§ Excerpt from a dataset:
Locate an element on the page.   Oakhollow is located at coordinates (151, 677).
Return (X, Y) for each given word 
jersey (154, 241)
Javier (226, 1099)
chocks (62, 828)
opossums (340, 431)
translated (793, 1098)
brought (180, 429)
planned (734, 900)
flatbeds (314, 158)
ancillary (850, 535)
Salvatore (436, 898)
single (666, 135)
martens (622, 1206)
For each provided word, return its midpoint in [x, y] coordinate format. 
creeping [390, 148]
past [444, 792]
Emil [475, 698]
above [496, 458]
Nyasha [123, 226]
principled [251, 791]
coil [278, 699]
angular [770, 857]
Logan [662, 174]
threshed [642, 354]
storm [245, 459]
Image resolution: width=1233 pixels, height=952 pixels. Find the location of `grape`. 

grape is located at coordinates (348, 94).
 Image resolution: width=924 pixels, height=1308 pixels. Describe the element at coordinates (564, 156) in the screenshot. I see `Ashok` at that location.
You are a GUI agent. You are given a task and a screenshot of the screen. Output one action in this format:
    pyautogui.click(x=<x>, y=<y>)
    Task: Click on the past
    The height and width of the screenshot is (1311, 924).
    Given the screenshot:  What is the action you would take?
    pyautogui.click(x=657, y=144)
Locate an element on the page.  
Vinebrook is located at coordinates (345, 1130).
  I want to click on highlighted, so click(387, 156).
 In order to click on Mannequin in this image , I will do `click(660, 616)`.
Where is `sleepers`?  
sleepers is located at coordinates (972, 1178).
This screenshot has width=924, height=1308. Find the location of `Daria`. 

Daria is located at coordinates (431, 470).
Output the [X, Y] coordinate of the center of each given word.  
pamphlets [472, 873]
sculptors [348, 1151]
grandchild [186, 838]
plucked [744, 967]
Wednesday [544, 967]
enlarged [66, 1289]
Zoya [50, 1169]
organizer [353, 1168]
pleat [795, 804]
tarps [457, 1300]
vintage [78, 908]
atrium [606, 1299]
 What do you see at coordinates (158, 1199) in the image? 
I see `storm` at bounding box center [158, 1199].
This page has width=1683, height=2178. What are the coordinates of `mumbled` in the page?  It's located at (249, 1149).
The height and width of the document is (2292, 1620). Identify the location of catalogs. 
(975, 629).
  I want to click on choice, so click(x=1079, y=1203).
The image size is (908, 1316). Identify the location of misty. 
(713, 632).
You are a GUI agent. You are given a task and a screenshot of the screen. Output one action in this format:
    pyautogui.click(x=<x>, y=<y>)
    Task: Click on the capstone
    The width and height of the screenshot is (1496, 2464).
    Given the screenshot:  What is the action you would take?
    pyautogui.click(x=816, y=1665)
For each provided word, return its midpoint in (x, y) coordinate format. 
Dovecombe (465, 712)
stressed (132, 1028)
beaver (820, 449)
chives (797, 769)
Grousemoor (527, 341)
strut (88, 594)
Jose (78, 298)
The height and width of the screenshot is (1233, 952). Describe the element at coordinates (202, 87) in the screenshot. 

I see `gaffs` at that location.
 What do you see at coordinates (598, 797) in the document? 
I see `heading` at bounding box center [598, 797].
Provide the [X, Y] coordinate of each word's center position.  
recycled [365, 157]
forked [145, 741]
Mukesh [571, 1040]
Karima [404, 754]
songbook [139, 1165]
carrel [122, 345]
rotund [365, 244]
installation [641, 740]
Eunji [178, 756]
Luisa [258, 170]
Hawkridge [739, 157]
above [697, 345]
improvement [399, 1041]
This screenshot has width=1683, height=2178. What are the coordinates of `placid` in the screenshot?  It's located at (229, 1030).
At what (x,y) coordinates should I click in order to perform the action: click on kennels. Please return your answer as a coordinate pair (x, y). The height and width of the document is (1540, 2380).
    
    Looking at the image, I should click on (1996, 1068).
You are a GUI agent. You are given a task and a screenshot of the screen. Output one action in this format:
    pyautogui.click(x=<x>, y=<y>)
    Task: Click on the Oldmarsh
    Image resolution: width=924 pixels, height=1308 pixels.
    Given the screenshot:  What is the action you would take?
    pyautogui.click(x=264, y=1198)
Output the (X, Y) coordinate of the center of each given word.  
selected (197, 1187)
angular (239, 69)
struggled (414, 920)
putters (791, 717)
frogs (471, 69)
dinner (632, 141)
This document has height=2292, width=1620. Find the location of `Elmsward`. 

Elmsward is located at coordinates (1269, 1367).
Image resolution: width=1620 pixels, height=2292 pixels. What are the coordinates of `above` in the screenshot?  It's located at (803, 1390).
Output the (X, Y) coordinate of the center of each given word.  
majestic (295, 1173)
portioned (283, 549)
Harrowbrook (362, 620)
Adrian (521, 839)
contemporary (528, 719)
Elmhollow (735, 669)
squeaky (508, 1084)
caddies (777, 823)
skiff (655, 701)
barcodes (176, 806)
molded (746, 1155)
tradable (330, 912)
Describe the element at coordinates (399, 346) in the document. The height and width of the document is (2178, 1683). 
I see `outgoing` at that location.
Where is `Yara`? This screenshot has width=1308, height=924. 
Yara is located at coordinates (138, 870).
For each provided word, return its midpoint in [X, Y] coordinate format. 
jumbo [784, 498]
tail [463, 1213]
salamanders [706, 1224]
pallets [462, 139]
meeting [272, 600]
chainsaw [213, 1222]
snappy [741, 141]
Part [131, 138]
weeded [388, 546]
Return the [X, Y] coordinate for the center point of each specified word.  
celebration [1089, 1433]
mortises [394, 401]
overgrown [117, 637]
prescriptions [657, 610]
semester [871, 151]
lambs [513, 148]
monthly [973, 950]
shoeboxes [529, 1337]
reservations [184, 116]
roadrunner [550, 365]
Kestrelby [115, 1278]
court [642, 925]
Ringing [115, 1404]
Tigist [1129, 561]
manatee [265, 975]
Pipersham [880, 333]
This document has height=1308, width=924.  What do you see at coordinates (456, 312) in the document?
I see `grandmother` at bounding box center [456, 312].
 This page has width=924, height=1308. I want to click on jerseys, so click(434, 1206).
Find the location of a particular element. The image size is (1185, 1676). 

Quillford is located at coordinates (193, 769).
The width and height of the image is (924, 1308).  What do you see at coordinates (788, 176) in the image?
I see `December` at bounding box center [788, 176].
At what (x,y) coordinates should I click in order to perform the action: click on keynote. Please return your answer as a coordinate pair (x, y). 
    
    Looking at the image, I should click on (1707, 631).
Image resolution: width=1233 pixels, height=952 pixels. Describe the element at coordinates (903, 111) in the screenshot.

§ Your objective: Pick out each line in the rows above that contains the word "order", and copy those lines in full.

§ Finished exercise:
 In order to click on Mannequin in this image , I will do `click(660, 616)`.
At what (x,y) coordinates should I click in order to perform the action: click on kennels. Please return your answer as a coordinate pair (x, y). The height and width of the document is (1540, 2380).
At what (x,y) coordinates should I click in order to perform the action: click on keynote. Please return your answer as a coordinate pair (x, y). 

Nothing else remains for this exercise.